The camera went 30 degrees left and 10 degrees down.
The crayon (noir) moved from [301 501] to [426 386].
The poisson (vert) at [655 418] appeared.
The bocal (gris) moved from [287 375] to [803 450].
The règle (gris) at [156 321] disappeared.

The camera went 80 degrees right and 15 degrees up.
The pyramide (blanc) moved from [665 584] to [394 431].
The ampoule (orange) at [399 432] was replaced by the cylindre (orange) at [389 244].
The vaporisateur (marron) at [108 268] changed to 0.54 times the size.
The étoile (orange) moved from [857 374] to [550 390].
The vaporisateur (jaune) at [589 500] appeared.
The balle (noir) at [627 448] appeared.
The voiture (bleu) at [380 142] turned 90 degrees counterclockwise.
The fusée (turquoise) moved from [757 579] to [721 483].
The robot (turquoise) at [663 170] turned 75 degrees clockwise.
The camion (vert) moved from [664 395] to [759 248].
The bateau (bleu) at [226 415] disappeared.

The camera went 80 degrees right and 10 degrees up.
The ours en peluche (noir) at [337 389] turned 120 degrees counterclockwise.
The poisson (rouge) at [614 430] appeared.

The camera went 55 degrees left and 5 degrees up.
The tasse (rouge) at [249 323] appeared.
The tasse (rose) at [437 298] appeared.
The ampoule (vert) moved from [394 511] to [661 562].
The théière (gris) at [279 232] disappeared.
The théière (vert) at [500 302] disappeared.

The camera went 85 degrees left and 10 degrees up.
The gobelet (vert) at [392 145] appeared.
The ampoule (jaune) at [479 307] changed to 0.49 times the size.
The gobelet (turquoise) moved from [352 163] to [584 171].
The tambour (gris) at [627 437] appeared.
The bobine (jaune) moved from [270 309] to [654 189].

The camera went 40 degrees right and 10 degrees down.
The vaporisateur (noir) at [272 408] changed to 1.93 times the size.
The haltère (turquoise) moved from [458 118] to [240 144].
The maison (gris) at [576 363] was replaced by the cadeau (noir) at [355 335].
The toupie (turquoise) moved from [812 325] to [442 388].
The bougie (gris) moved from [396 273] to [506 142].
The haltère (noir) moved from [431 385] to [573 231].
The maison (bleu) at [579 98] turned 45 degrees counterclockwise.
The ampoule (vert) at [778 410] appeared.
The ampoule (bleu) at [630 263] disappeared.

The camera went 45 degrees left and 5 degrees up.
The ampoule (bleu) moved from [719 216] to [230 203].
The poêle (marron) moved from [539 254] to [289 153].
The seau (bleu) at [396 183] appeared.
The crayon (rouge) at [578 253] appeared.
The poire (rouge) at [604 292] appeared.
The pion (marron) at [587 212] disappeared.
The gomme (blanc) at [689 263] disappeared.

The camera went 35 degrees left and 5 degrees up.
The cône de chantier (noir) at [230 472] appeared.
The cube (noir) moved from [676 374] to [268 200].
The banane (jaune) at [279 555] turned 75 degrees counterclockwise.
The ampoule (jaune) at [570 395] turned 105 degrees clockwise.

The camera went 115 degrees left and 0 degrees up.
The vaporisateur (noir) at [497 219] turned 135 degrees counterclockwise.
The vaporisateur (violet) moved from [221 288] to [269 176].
· · · · ·
WORK TO BE COMPLETED:
Everything from the line containing "The poire (rouge) at [604 292] appeared." to the end of the listing above must be returned exactly. Both end lines belong in it.

ANSWER BOX:
The poire (rouge) at [604 292] appeared.
The pion (marron) at [587 212] disappeared.
The gomme (blanc) at [689 263] disappeared.

The camera went 35 degrees left and 5 degrees up.
The cône de chantier (noir) at [230 472] appeared.
The cube (noir) moved from [676 374] to [268 200].
The banane (jaune) at [279 555] turned 75 degrees counterclockwise.
The ampoule (jaune) at [570 395] turned 105 degrees clockwise.

The camera went 115 degrees left and 0 degrees up.
The vaporisateur (noir) at [497 219] turned 135 degrees counterclockwise.
The vaporisateur (violet) moved from [221 288] to [269 176].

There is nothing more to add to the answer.